▶ _AVAILABLE RECORDS_
****

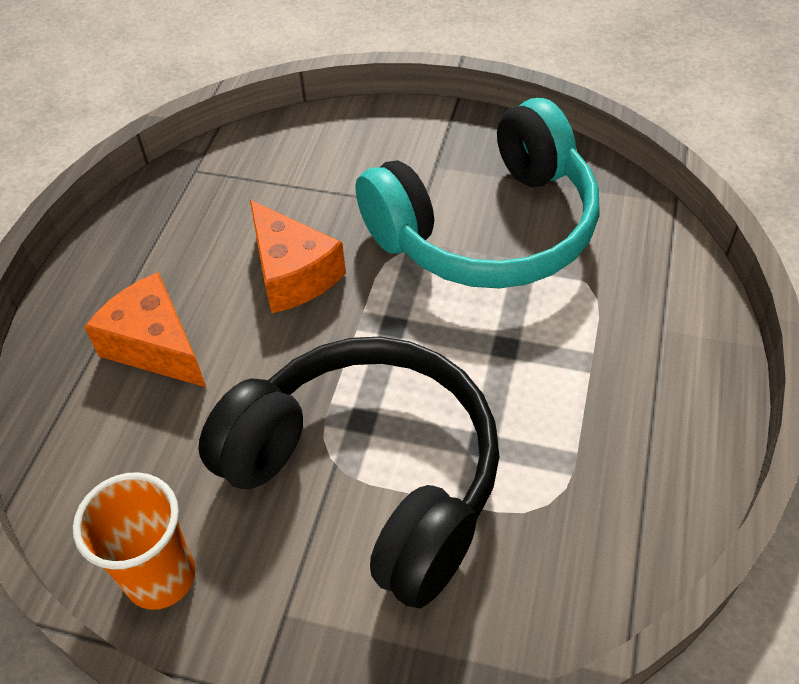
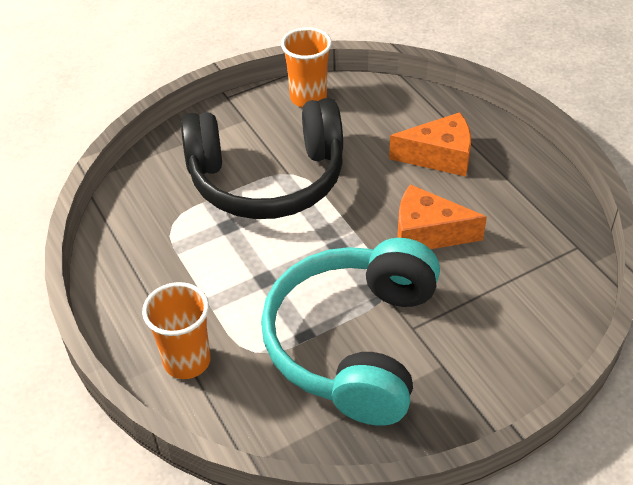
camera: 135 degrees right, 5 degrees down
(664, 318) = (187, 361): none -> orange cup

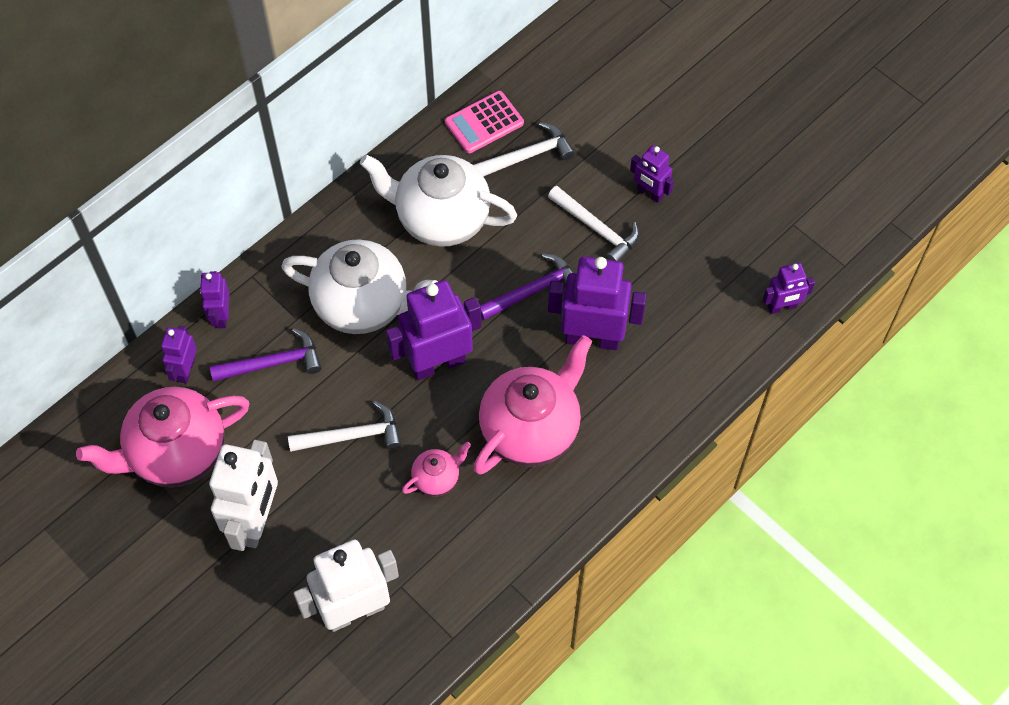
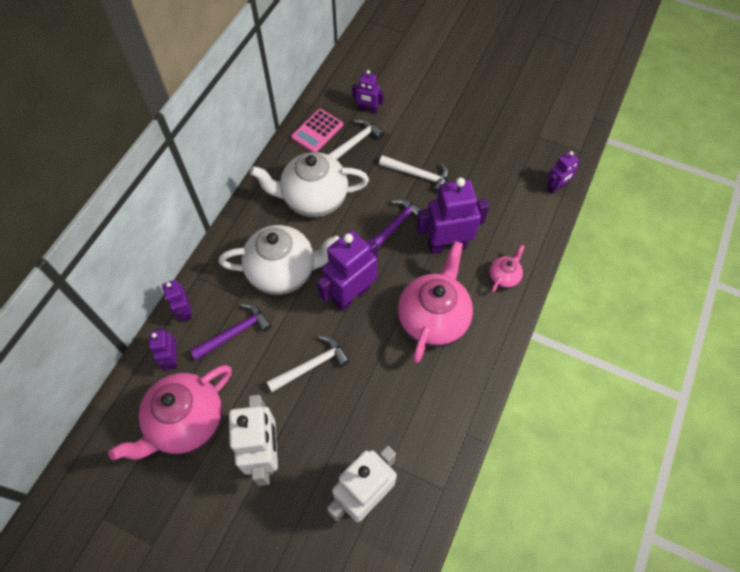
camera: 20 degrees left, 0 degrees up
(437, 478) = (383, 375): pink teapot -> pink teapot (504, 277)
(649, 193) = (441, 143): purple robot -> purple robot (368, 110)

****

▶ _PROBLEM DESCRIPTION_
Would you please copy every line in the data that contains the word "degrees"?

▶ _COMPLETED TASK_
camera: 135 degrees right, 5 degrees down
camera: 20 degrees left, 0 degrees up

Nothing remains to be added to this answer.